**Exercise requirements**
Write the data out in full and word for word. Do not include images.

[Collection entries]

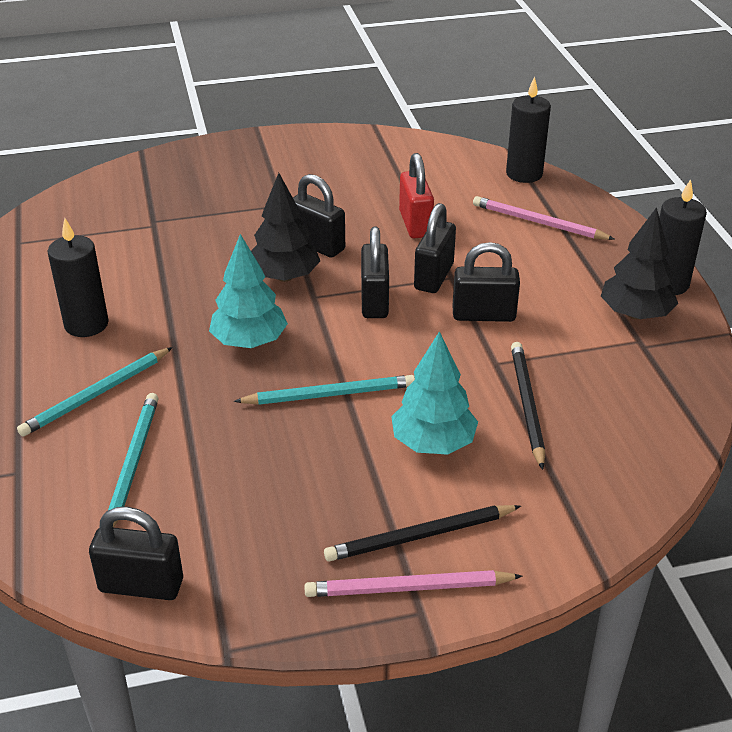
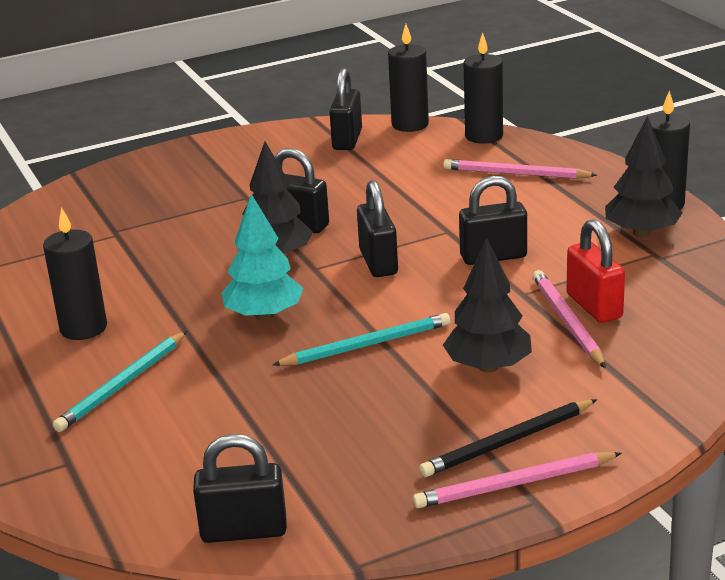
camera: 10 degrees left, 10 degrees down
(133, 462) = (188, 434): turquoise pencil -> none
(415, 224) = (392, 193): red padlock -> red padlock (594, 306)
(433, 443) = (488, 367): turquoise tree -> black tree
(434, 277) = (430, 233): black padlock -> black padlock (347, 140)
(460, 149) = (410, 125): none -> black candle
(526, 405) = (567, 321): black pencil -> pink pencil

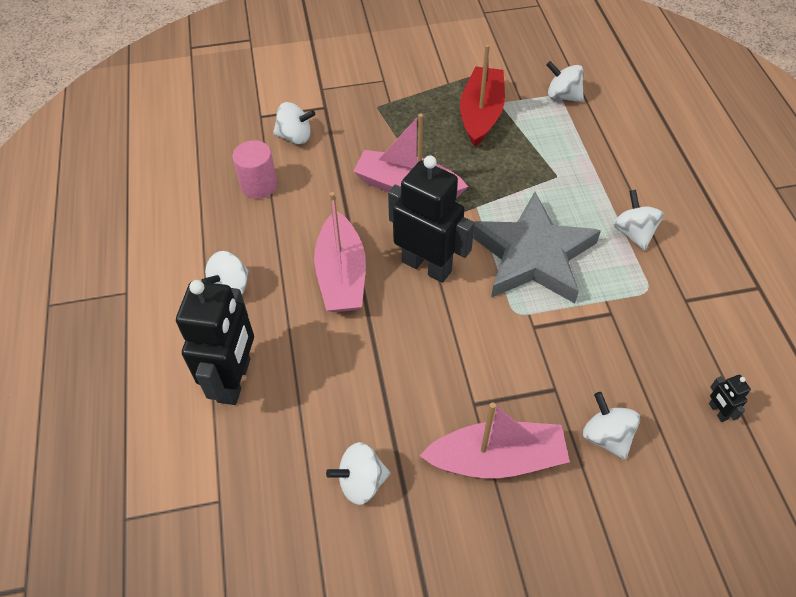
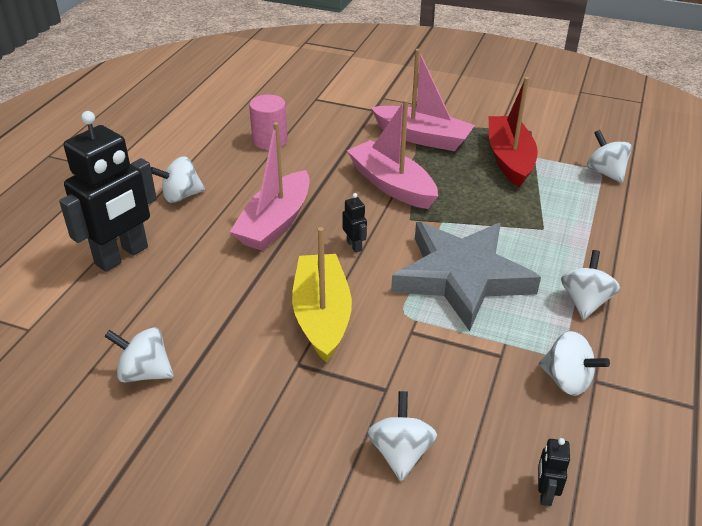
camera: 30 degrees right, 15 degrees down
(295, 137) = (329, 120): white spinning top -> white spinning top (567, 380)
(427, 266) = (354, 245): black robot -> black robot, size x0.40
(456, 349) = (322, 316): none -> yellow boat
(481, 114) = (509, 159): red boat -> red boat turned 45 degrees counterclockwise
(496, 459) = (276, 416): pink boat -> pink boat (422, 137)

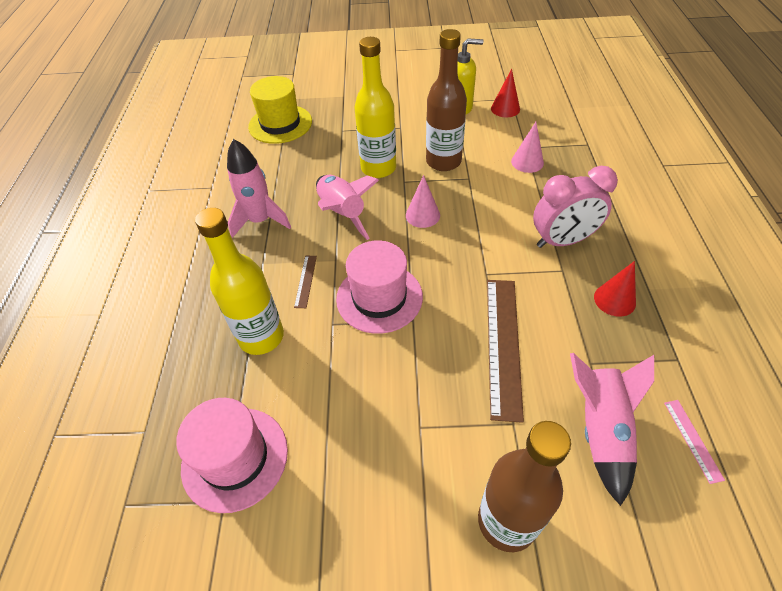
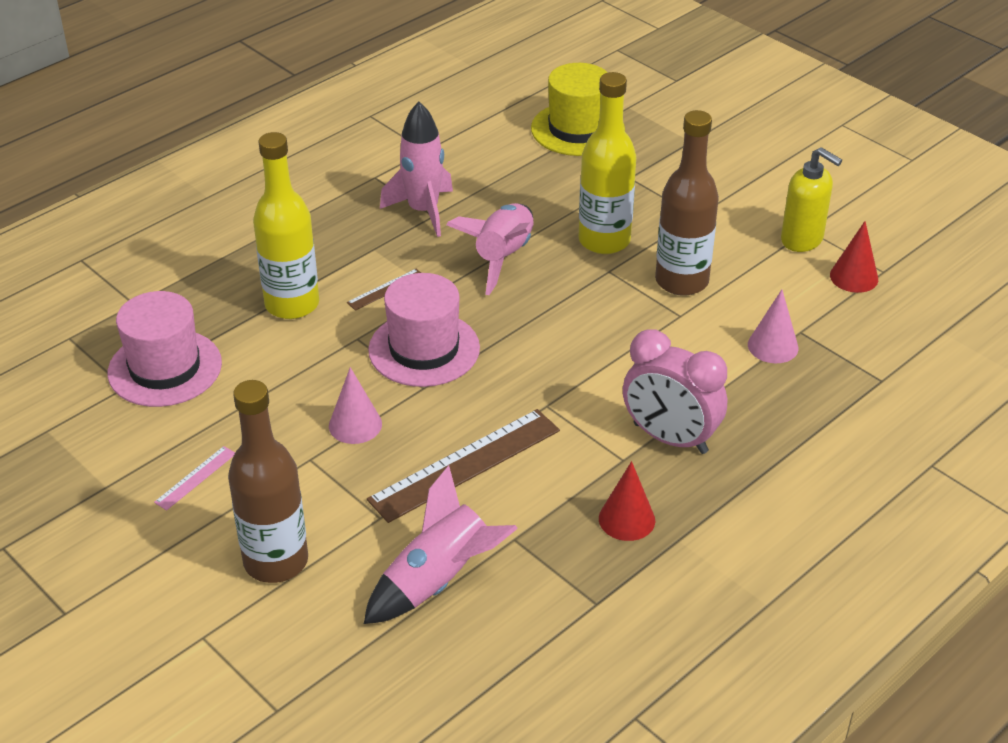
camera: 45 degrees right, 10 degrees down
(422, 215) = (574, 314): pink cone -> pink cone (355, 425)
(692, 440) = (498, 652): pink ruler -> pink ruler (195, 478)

**Worked solution**
camera: 10 degrees left, 10 degrees down
(133, 462) = (188, 434): turquoise pencil -> none
(415, 224) = (392, 193): red padlock -> red padlock (594, 306)
(433, 443) = (488, 367): turquoise tree -> black tree
(434, 277) = (430, 233): black padlock -> black padlock (347, 140)
(460, 149) = (410, 125): none -> black candle
(526, 405) = (567, 321): black pencil -> pink pencil

camera: 30 degrees right, 15 degrees down
(295, 137) = (329, 120): white spinning top -> white spinning top (567, 380)
(427, 266) = (354, 245): black robot -> black robot, size x0.40
(456, 349) = (322, 316): none -> yellow boat
(481, 114) = (509, 159): red boat -> red boat turned 45 degrees counterclockwise
(496, 459) = (276, 416): pink boat -> pink boat (422, 137)

camera: 45 degrees right, 10 degrees down
(422, 215) = (574, 314): pink cone -> pink cone (355, 425)
(692, 440) = (498, 652): pink ruler -> pink ruler (195, 478)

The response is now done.